● **Problem description**: The records below must be output exactly, without pictures.

● **Data to process**:
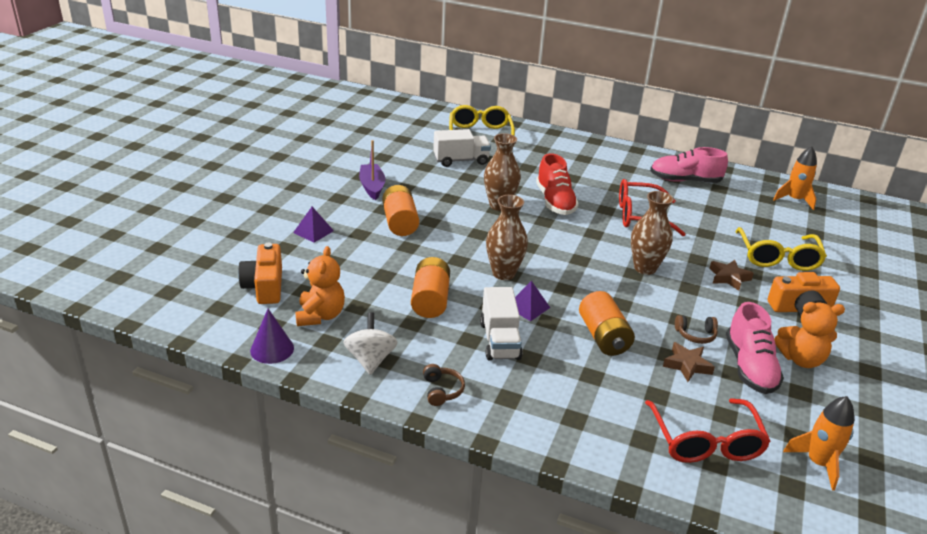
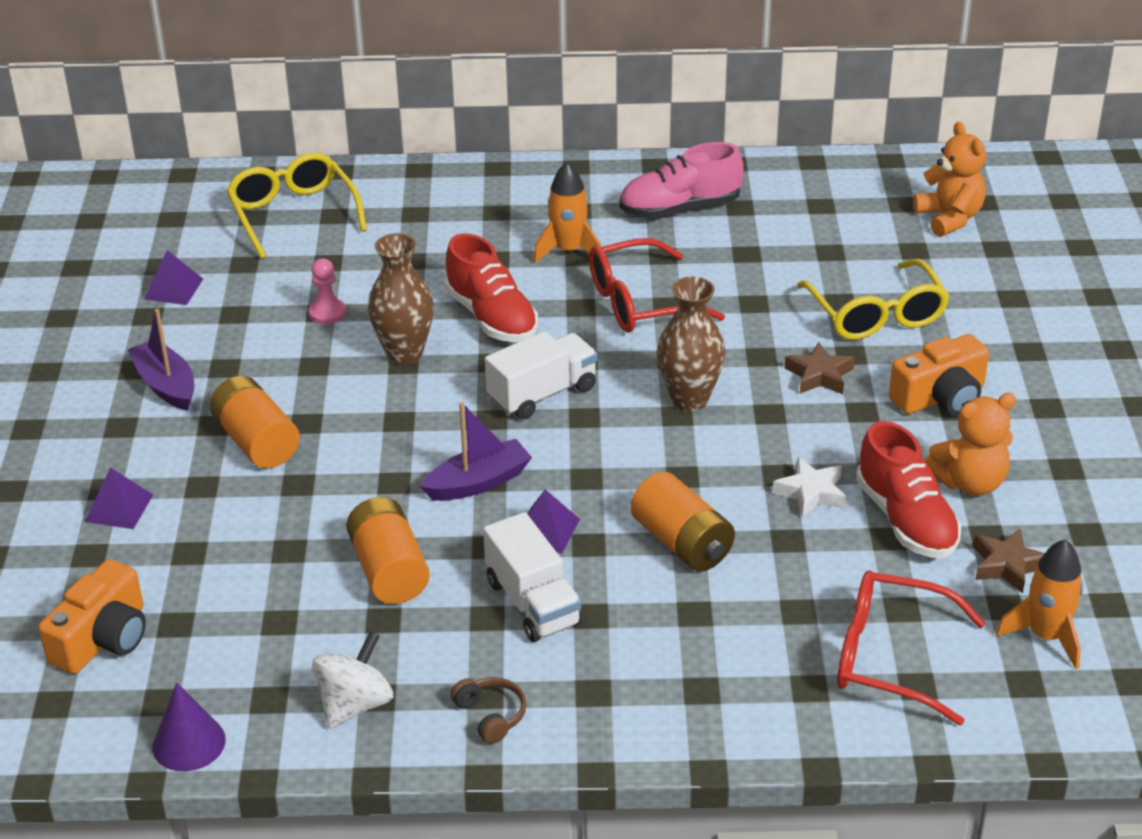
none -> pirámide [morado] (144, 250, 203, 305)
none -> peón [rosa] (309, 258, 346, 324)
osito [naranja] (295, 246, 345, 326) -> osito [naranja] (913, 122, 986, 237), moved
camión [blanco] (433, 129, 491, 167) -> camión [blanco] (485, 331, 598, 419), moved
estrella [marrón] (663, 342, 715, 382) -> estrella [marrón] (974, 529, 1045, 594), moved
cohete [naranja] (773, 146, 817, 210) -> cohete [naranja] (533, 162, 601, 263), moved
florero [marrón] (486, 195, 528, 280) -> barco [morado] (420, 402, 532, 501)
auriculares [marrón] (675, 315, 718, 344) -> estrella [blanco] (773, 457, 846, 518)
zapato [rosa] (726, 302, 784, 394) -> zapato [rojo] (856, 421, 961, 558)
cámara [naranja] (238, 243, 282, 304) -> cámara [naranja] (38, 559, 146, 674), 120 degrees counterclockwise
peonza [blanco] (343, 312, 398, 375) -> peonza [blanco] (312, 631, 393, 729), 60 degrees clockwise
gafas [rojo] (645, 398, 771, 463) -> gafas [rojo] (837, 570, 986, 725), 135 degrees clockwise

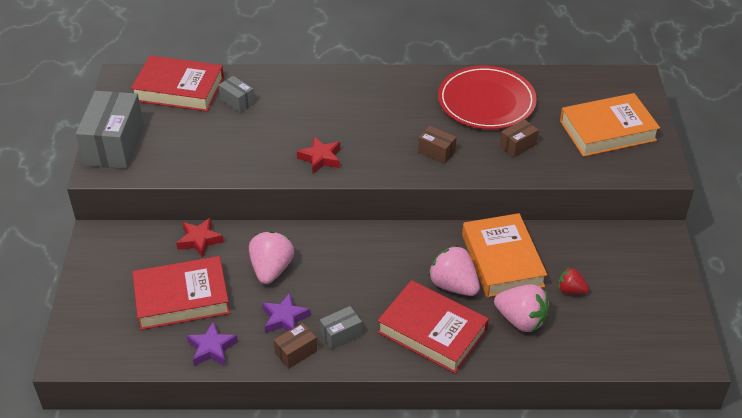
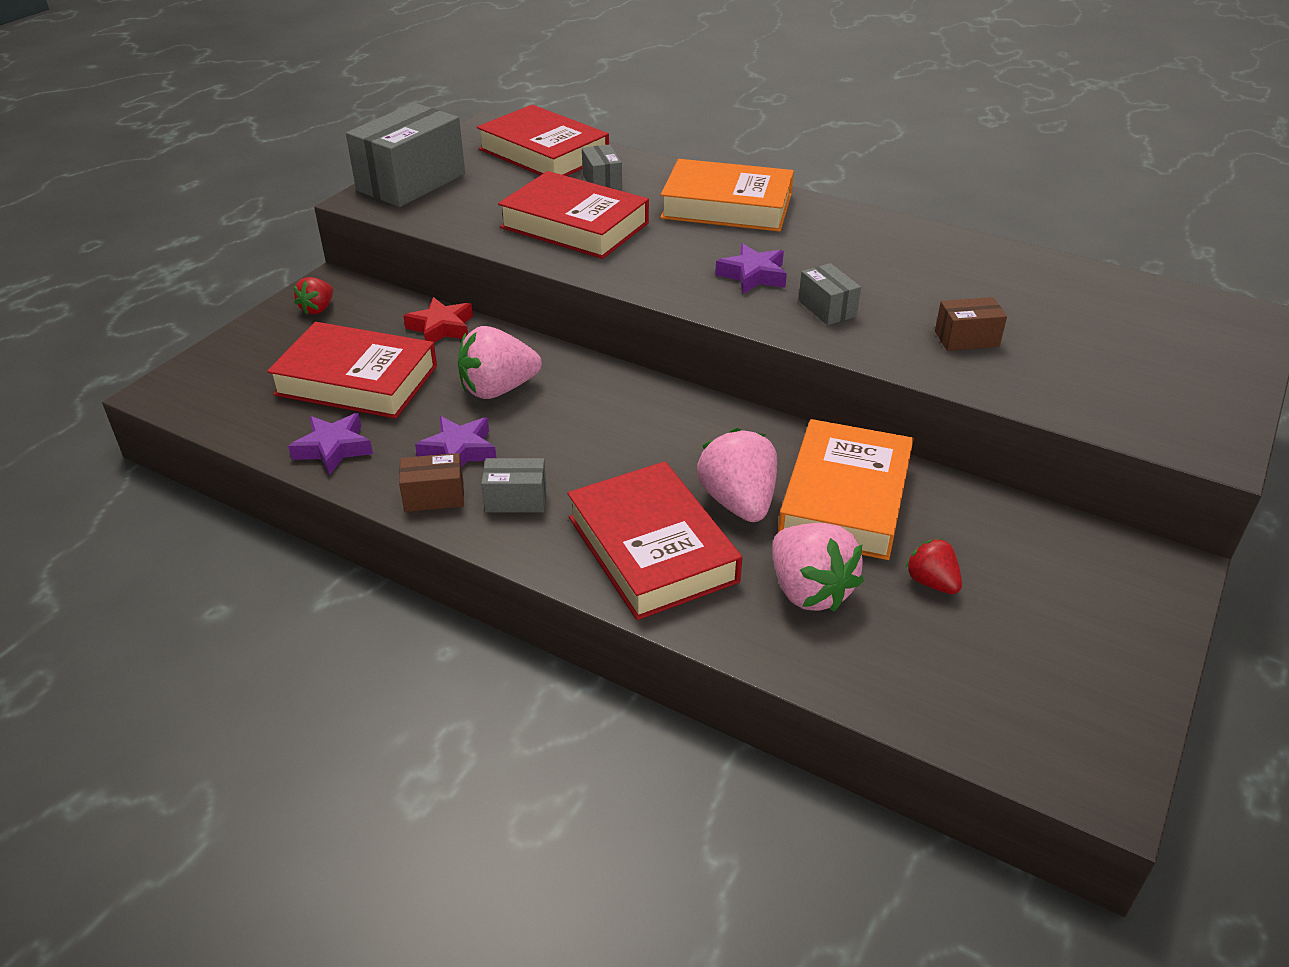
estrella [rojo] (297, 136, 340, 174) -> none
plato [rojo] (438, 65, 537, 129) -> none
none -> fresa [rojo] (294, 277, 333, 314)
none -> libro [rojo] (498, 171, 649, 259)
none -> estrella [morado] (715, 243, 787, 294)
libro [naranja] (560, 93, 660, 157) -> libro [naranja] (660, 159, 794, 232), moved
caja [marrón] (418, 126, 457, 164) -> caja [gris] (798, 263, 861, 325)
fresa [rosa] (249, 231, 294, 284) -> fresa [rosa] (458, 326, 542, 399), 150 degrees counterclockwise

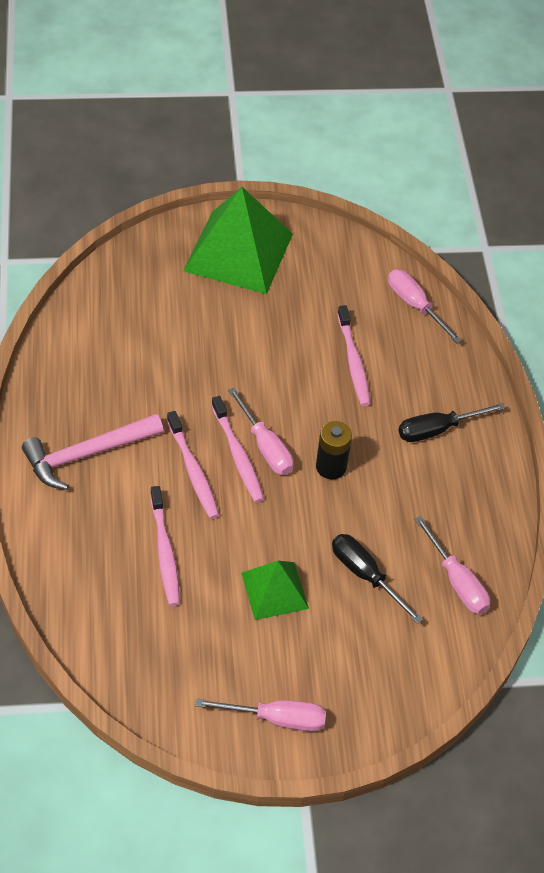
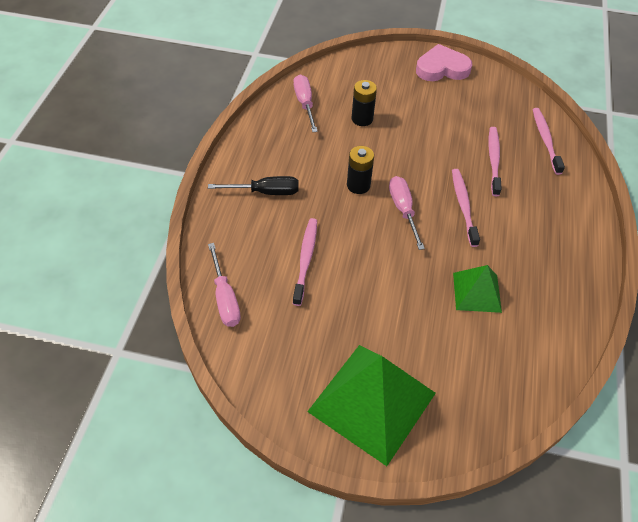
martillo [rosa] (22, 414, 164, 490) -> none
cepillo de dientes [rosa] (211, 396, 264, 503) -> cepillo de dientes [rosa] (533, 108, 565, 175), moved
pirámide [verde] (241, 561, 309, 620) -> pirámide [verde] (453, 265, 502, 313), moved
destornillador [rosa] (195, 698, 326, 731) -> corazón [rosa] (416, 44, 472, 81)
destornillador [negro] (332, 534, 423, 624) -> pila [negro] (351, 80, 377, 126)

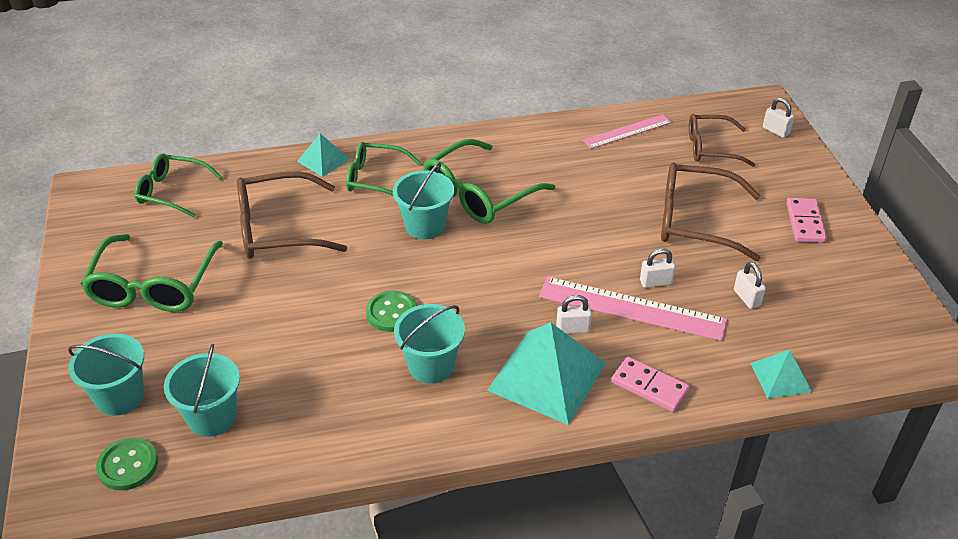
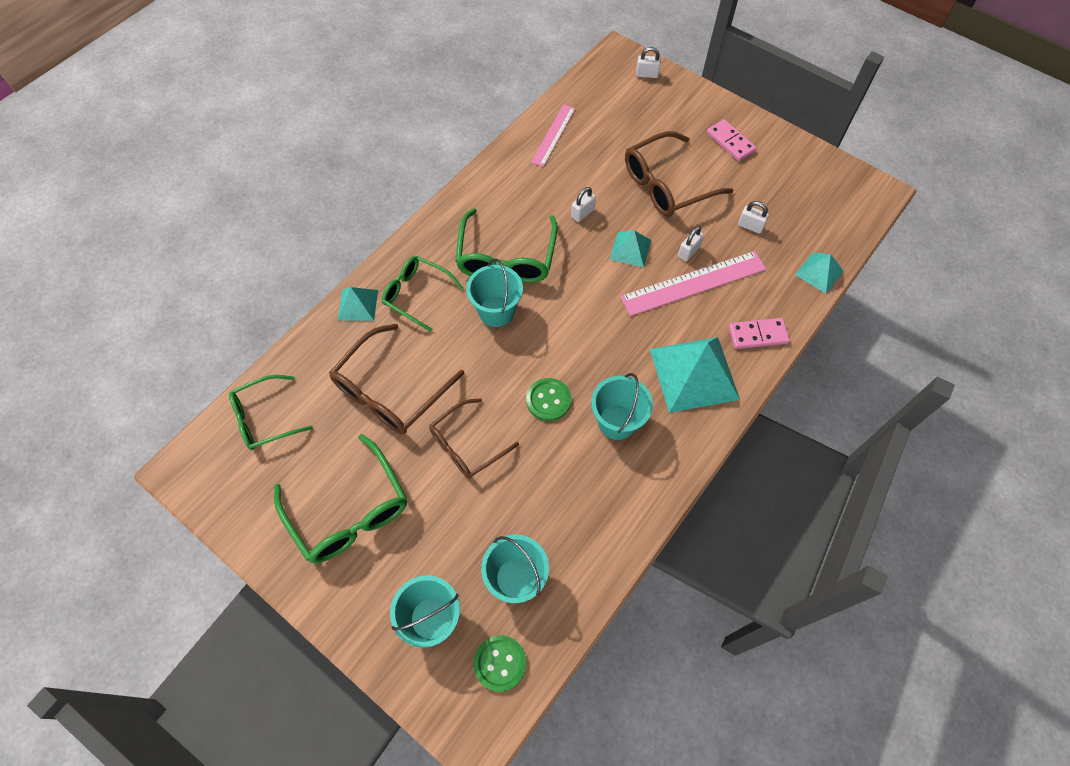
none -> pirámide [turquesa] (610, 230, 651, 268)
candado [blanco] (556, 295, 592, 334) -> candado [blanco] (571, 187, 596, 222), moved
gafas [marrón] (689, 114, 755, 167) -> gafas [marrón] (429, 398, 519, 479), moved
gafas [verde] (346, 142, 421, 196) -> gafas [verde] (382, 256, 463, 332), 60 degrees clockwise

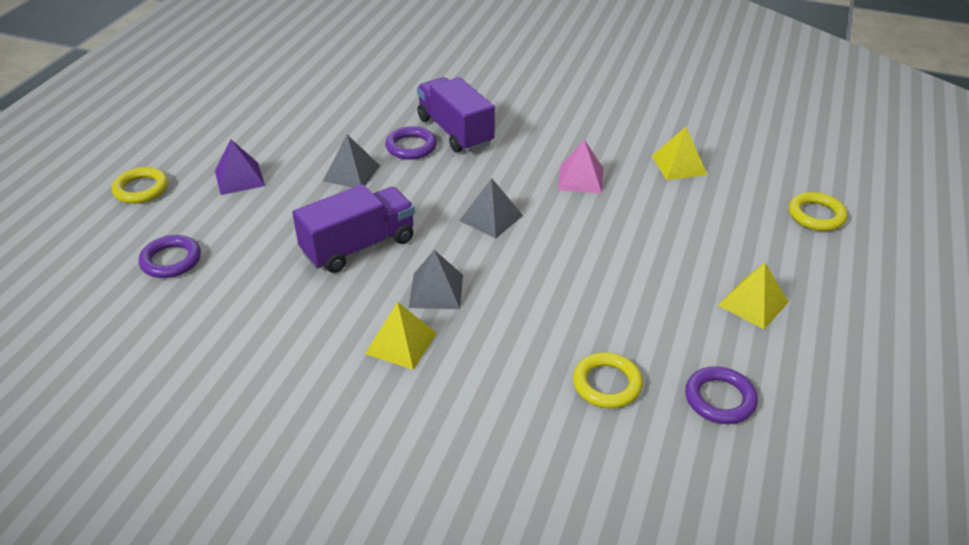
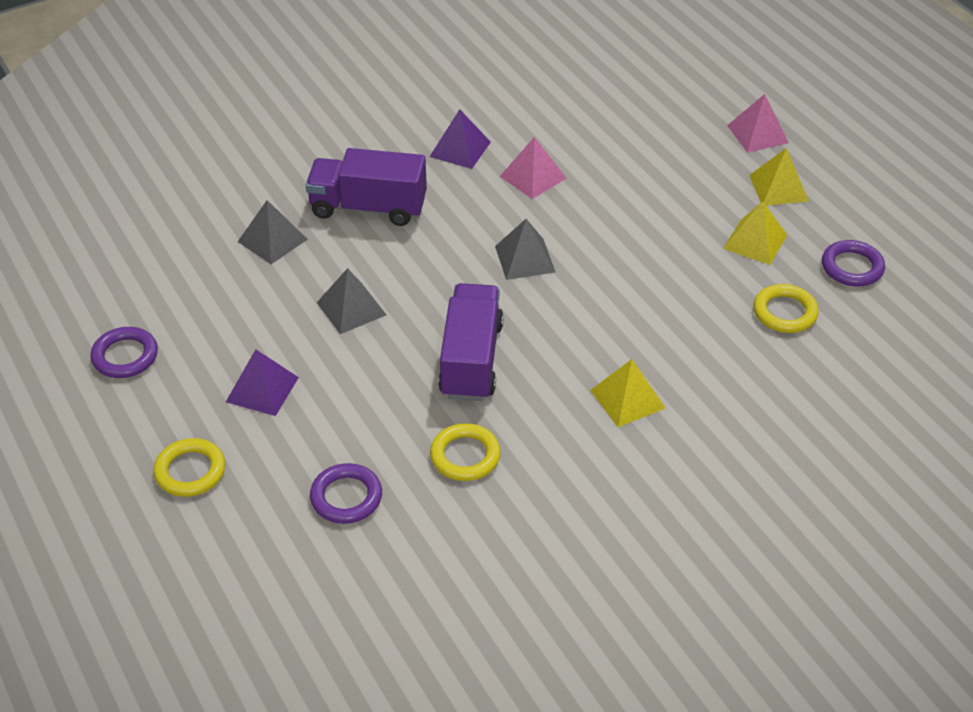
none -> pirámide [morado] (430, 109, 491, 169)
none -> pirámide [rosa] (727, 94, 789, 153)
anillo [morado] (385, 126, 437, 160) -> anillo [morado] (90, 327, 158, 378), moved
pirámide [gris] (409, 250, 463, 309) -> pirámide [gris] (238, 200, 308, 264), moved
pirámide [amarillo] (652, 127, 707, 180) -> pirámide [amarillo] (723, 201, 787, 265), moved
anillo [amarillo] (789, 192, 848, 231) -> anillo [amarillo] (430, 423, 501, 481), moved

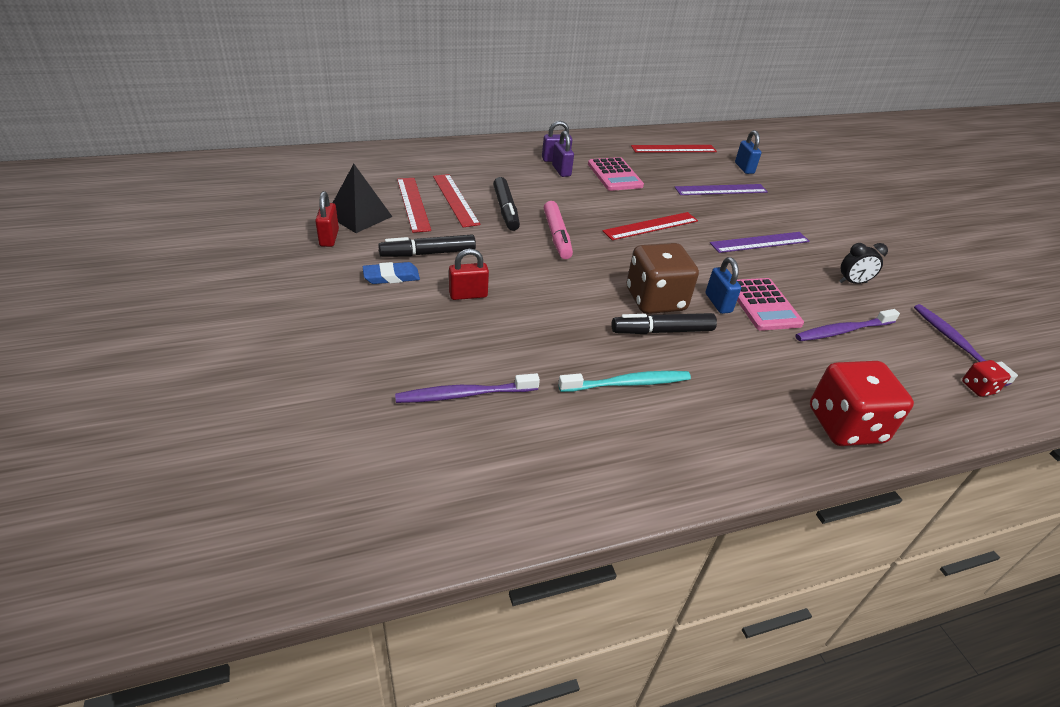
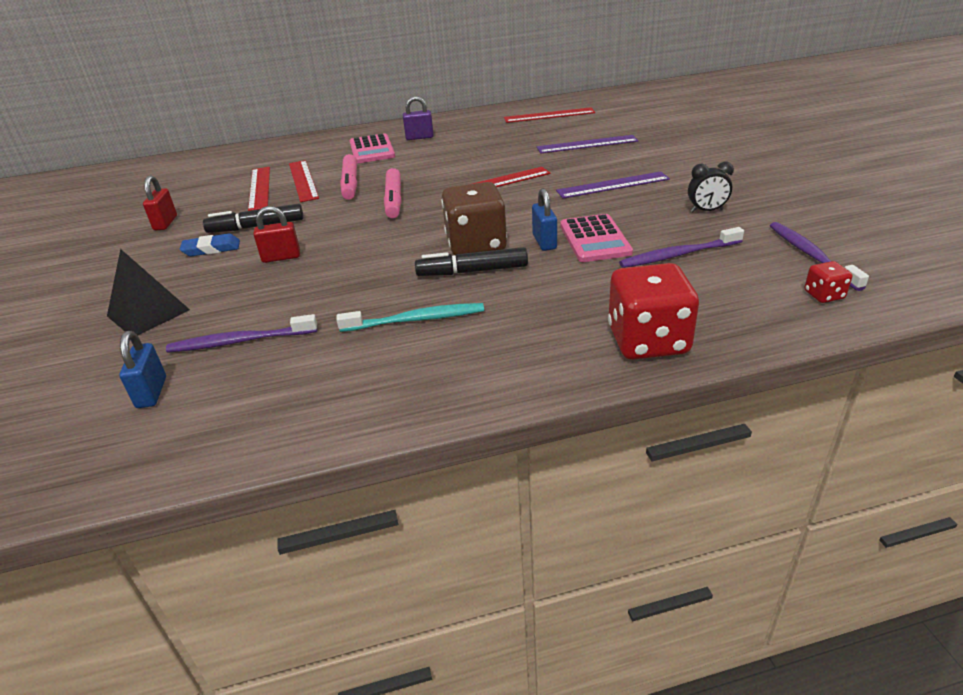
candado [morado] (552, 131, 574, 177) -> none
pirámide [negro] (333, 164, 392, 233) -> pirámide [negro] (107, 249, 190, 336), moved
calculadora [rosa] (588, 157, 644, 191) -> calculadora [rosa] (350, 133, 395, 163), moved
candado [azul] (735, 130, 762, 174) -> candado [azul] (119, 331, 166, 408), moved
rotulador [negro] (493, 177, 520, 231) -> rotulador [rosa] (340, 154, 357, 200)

● **Expected answer**:
none -> pirámide [morado] (144, 250, 203, 305)
none -> peón [rosa] (309, 258, 346, 324)
osito [naranja] (295, 246, 345, 326) -> osito [naranja] (913, 122, 986, 237), moved
camión [blanco] (433, 129, 491, 167) -> camión [blanco] (485, 331, 598, 419), moved
estrella [marrón] (663, 342, 715, 382) -> estrella [marrón] (974, 529, 1045, 594), moved
cohete [naranja] (773, 146, 817, 210) -> cohete [naranja] (533, 162, 601, 263), moved
florero [marrón] (486, 195, 528, 280) -> barco [morado] (420, 402, 532, 501)
auriculares [marrón] (675, 315, 718, 344) -> estrella [blanco] (773, 457, 846, 518)
zapato [rosa] (726, 302, 784, 394) -> zapato [rojo] (856, 421, 961, 558)
cámara [naranja] (238, 243, 282, 304) -> cámara [naranja] (38, 559, 146, 674), 120 degrees counterclockwise
peonza [blanco] (343, 312, 398, 375) -> peonza [blanco] (312, 631, 393, 729), 60 degrees clockwise
gafas [rojo] (645, 398, 771, 463) -> gafas [rojo] (837, 570, 986, 725), 135 degrees clockwise

estrella [rojo] (297, 136, 340, 174) -> none
plato [rojo] (438, 65, 537, 129) -> none
none -> fresa [rojo] (294, 277, 333, 314)
none -> libro [rojo] (498, 171, 649, 259)
none -> estrella [morado] (715, 243, 787, 294)
libro [naranja] (560, 93, 660, 157) -> libro [naranja] (660, 159, 794, 232), moved
caja [marrón] (418, 126, 457, 164) -> caja [gris] (798, 263, 861, 325)
fresa [rosa] (249, 231, 294, 284) -> fresa [rosa] (458, 326, 542, 399), 150 degrees counterclockwise

martillo [rosa] (22, 414, 164, 490) -> none
cepillo de dientes [rosa] (211, 396, 264, 503) -> cepillo de dientes [rosa] (533, 108, 565, 175), moved
pirámide [verde] (241, 561, 309, 620) -> pirámide [verde] (453, 265, 502, 313), moved
destornillador [rosa] (195, 698, 326, 731) -> corazón [rosa] (416, 44, 472, 81)
destornillador [negro] (332, 534, 423, 624) -> pila [negro] (351, 80, 377, 126)

none -> pirámide [turquesa] (610, 230, 651, 268)
candado [blanco] (556, 295, 592, 334) -> candado [blanco] (571, 187, 596, 222), moved
gafas [marrón] (689, 114, 755, 167) -> gafas [marrón] (429, 398, 519, 479), moved
gafas [verde] (346, 142, 421, 196) -> gafas [verde] (382, 256, 463, 332), 60 degrees clockwise

none -> pirámide [morado] (430, 109, 491, 169)
none -> pirámide [rosa] (727, 94, 789, 153)
anillo [morado] (385, 126, 437, 160) -> anillo [morado] (90, 327, 158, 378), moved
pirámide [gris] (409, 250, 463, 309) -> pirámide [gris] (238, 200, 308, 264), moved
pirámide [amarillo] (652, 127, 707, 180) -> pirámide [amarillo] (723, 201, 787, 265), moved
anillo [amarillo] (789, 192, 848, 231) -> anillo [amarillo] (430, 423, 501, 481), moved

candado [morado] (552, 131, 574, 177) -> none
pirámide [negro] (333, 164, 392, 233) -> pirámide [negro] (107, 249, 190, 336), moved
calculadora [rosa] (588, 157, 644, 191) -> calculadora [rosa] (350, 133, 395, 163), moved
candado [azul] (735, 130, 762, 174) -> candado [azul] (119, 331, 166, 408), moved
rotulador [negro] (493, 177, 520, 231) -> rotulador [rosa] (340, 154, 357, 200)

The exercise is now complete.